Exercise details:
Once you reach the line containing "camera: 90 degrees left, 10 degrees up" in the data below, restate each line word for word up to and including the one containing "none -> blue jar [942,277,1068,392]".

Material for this exercise:
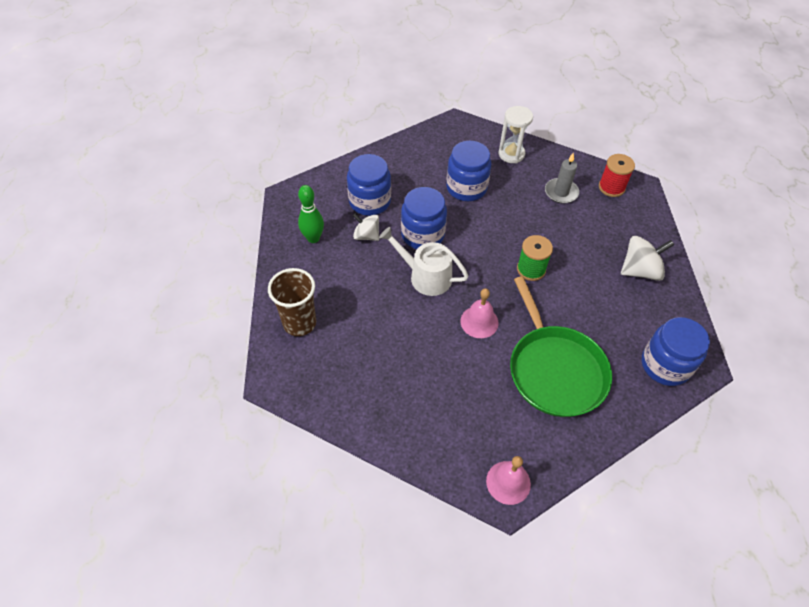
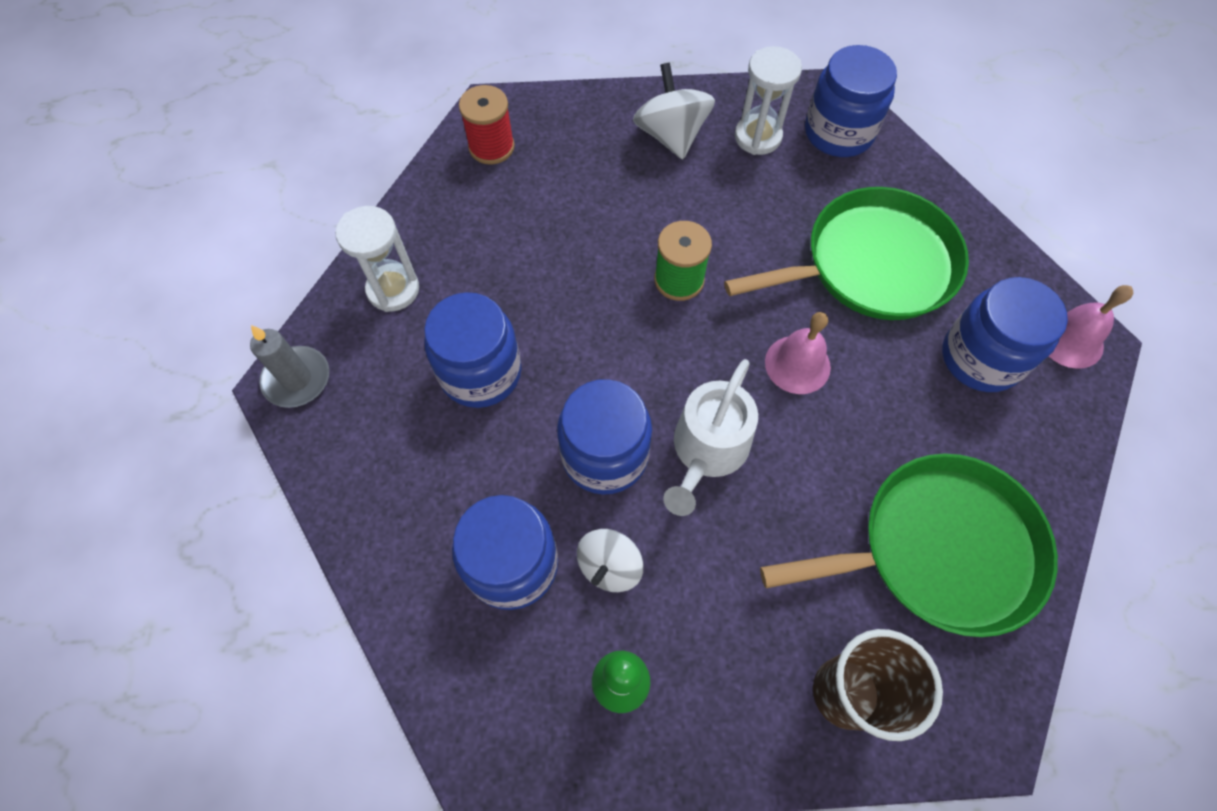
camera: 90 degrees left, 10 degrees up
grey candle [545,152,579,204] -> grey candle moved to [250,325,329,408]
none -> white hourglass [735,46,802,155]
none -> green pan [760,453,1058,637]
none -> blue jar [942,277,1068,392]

==

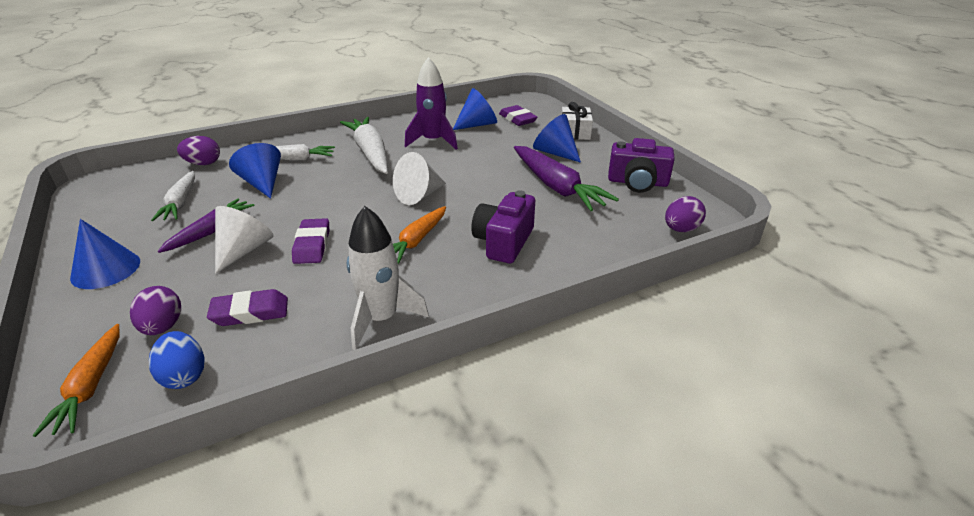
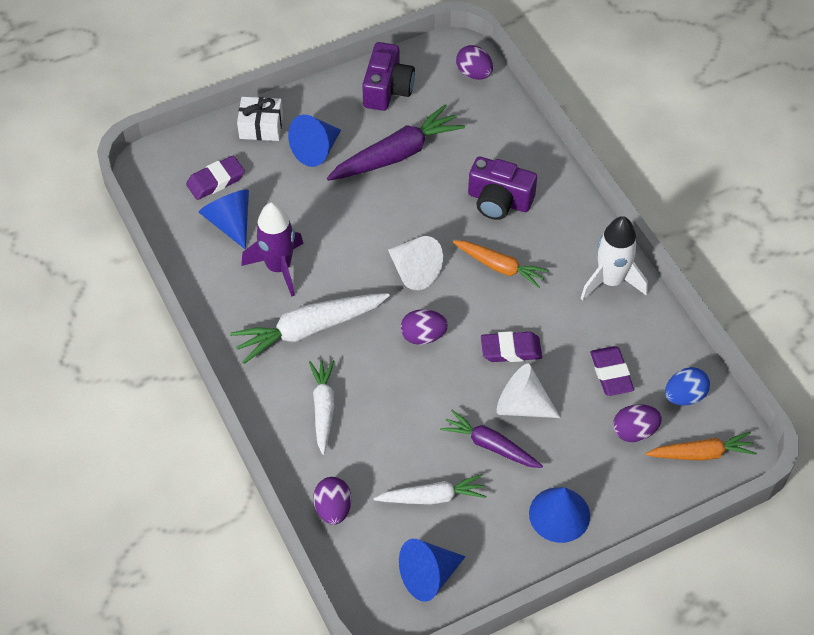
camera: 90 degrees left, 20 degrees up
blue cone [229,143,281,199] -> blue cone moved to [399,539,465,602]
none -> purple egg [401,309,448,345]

Solution to this problem:
camera: 90 degrees left, 10 degrees up
grey candle [545,152,579,204] -> grey candle moved to [250,325,329,408]
none -> white hourglass [735,46,802,155]
none -> green pan [760,453,1058,637]
none -> blue jar [942,277,1068,392]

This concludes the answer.